Change listing data
□ □ □

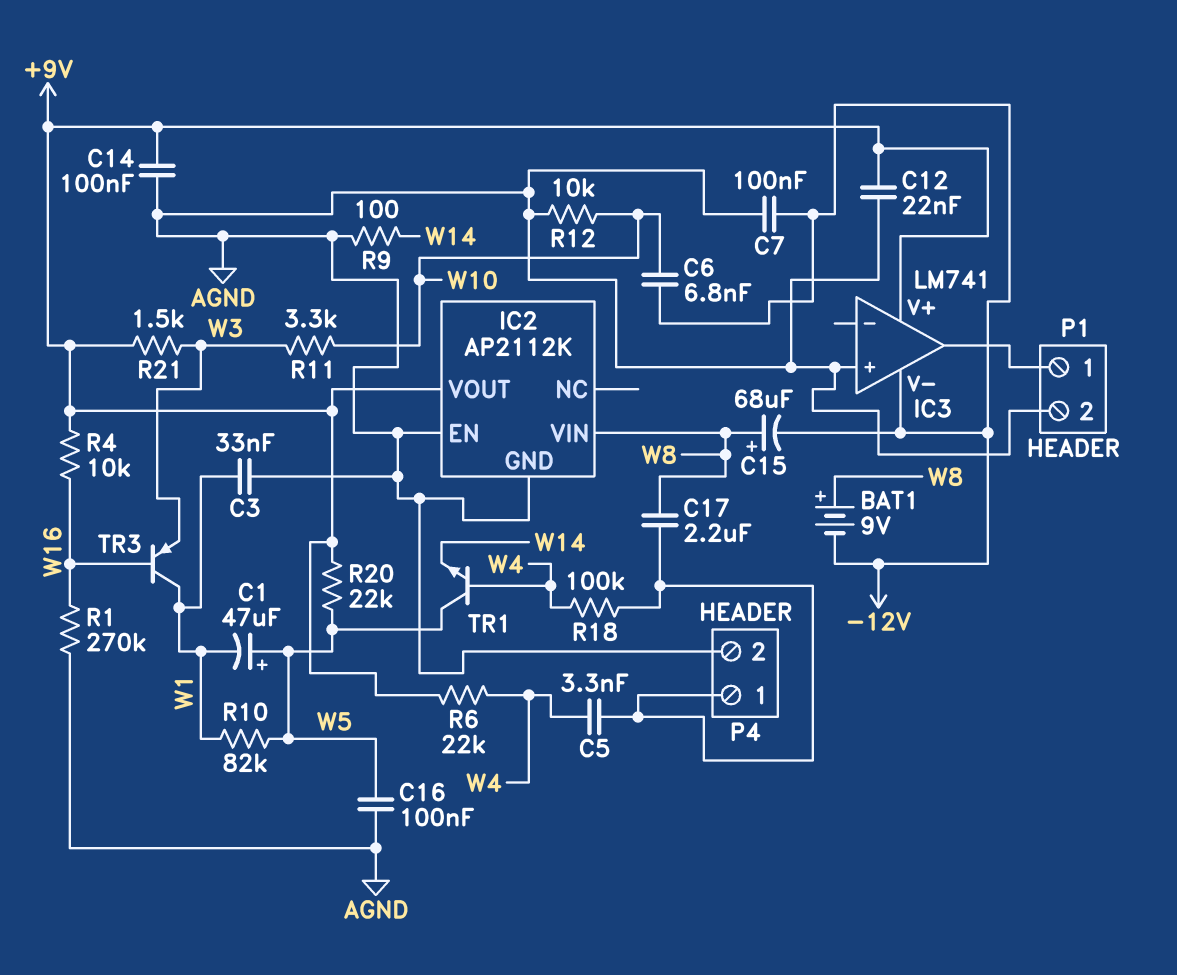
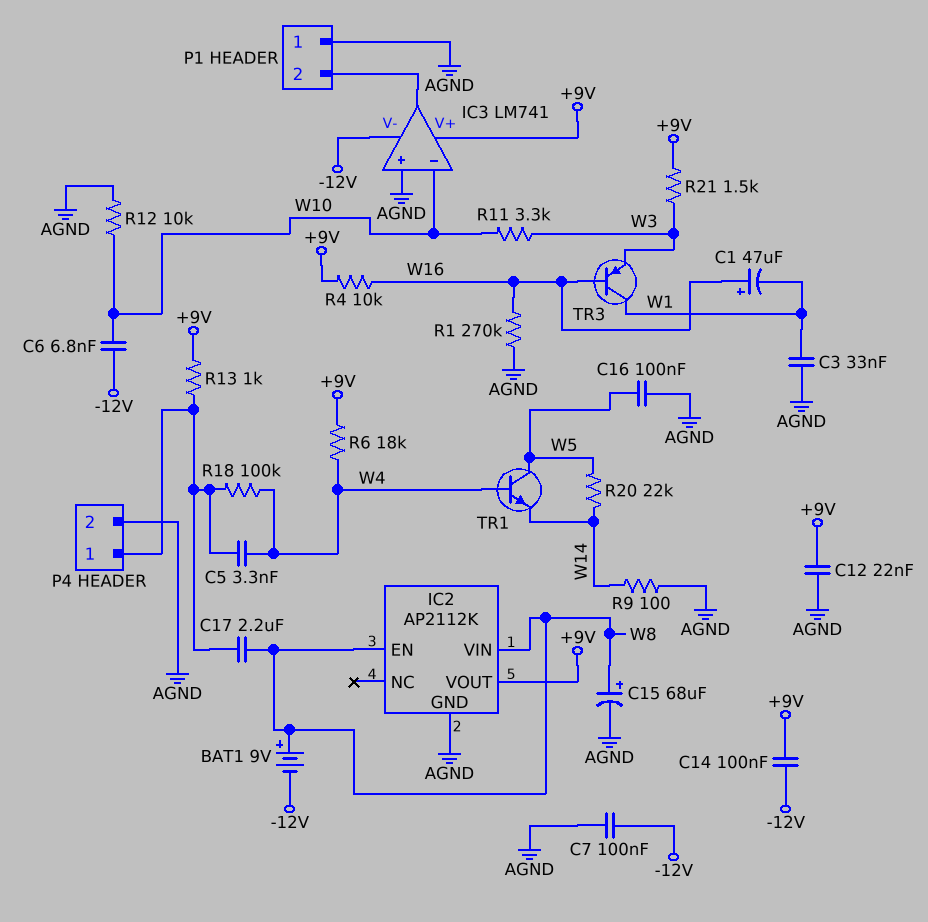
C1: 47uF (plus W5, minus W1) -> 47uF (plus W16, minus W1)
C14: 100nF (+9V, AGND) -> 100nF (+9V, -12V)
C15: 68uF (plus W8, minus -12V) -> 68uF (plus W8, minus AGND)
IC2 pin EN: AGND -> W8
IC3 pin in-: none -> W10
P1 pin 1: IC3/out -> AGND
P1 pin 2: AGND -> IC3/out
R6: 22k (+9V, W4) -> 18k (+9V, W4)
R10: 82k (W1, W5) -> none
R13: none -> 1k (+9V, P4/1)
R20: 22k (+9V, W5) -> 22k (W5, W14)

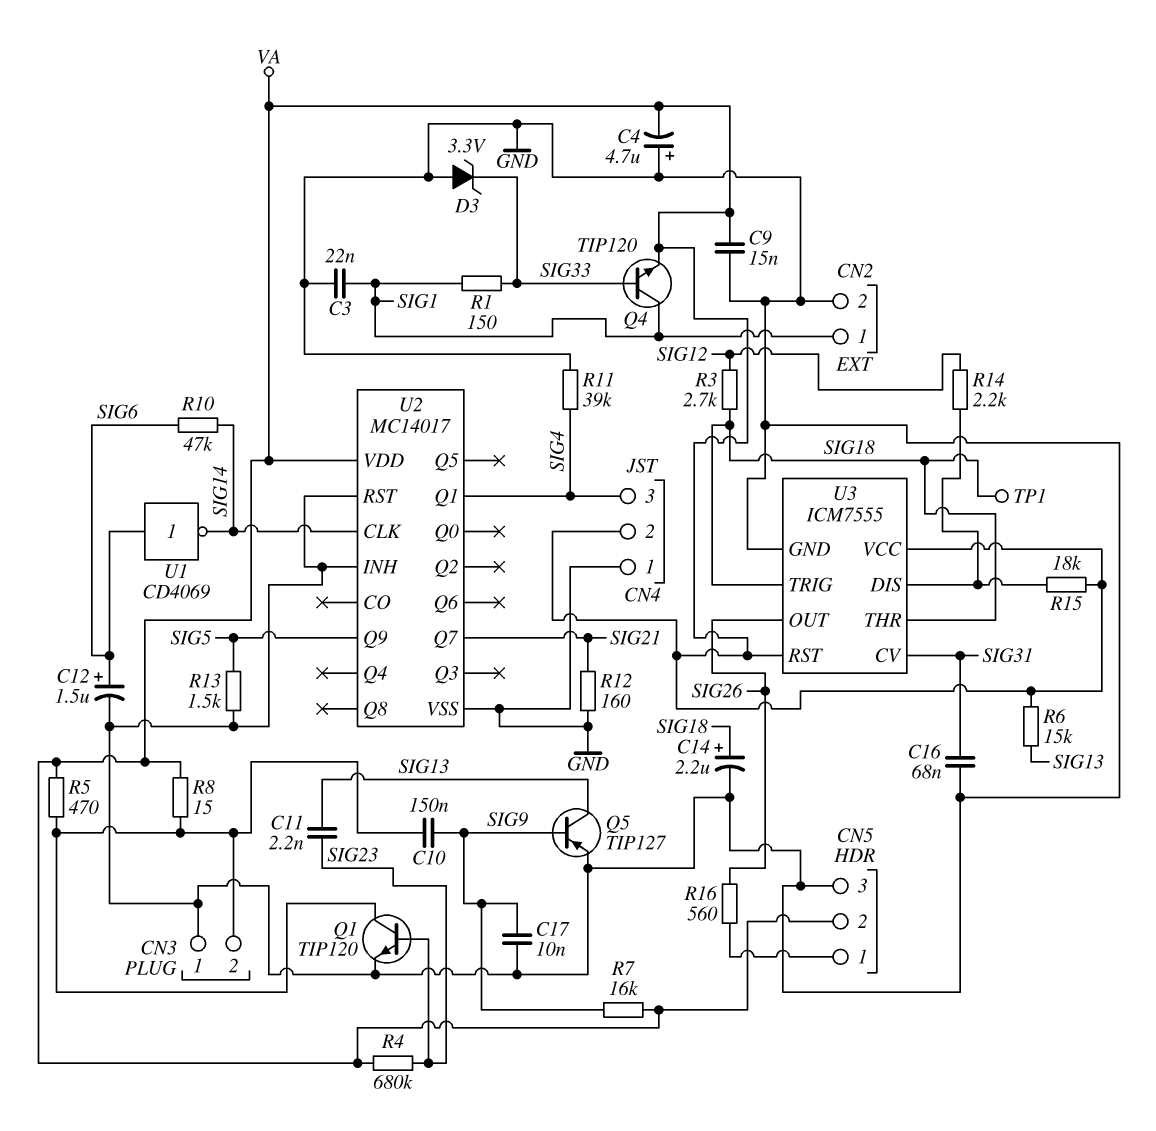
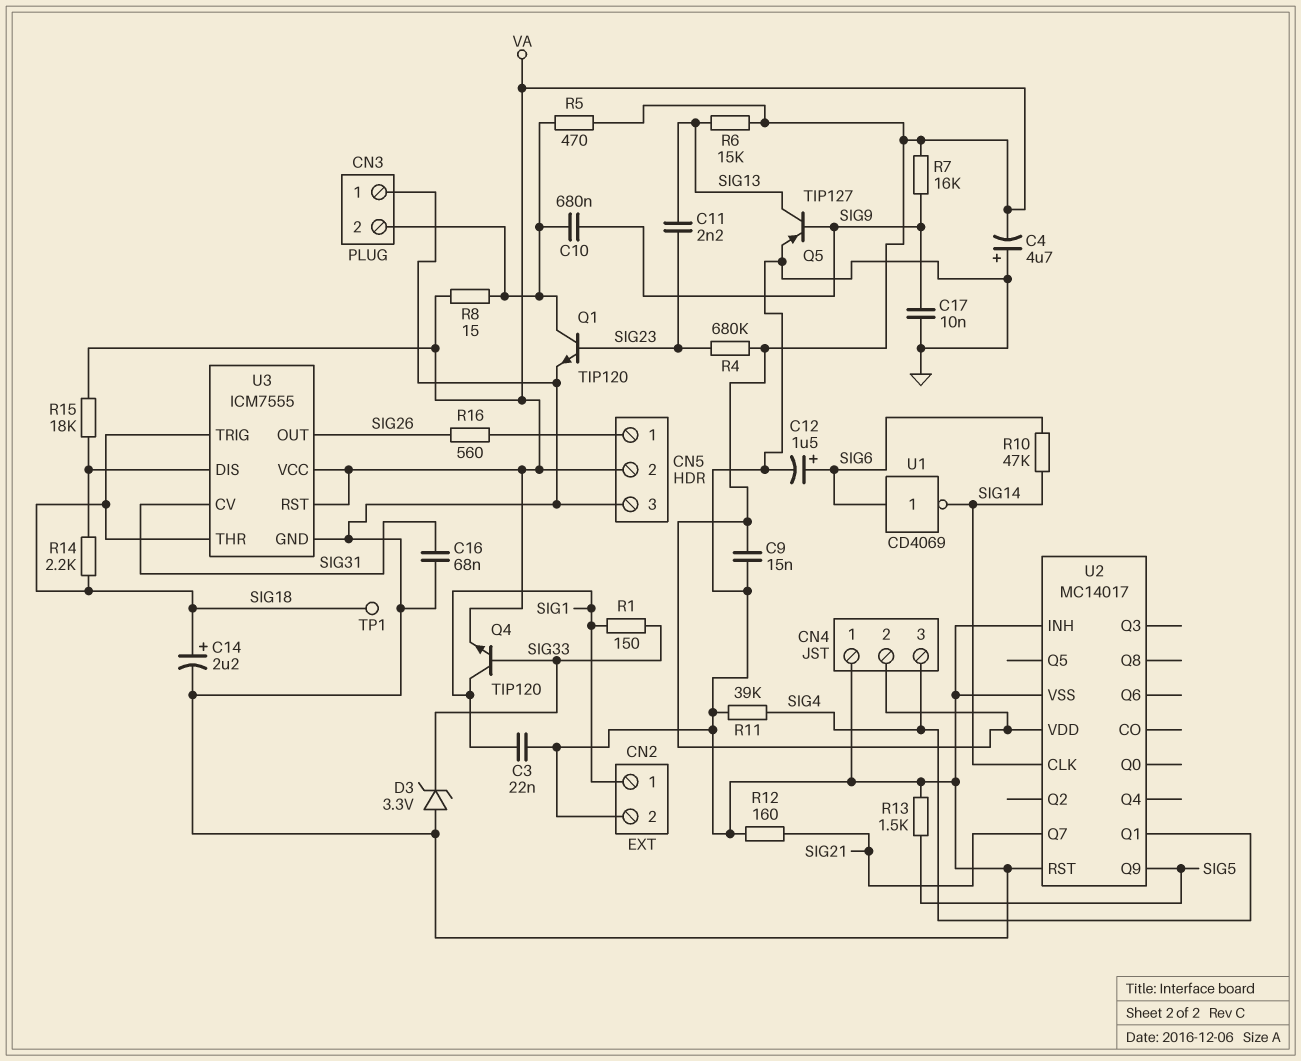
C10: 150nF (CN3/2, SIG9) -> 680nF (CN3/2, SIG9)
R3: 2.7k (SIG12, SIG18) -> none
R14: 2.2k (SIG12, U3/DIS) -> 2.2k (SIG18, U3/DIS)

□ □ □

■ **EXERCISE DETAILS**: Pictures should be omitted. Please return exactly the lines from the line that holds "R20: 22k (+9V, W5) -> 22k (W5, W14)" through the end of the records.

■ **RESPONSE**:
R20: 22k (+9V, W5) -> 22k (W5, W14)

C10: 150nF (CN3/2, SIG9) -> 680nF (CN3/2, SIG9)
R3: 2.7k (SIG12, SIG18) -> none
R14: 2.2k (SIG12, U3/DIS) -> 2.2k (SIG18, U3/DIS)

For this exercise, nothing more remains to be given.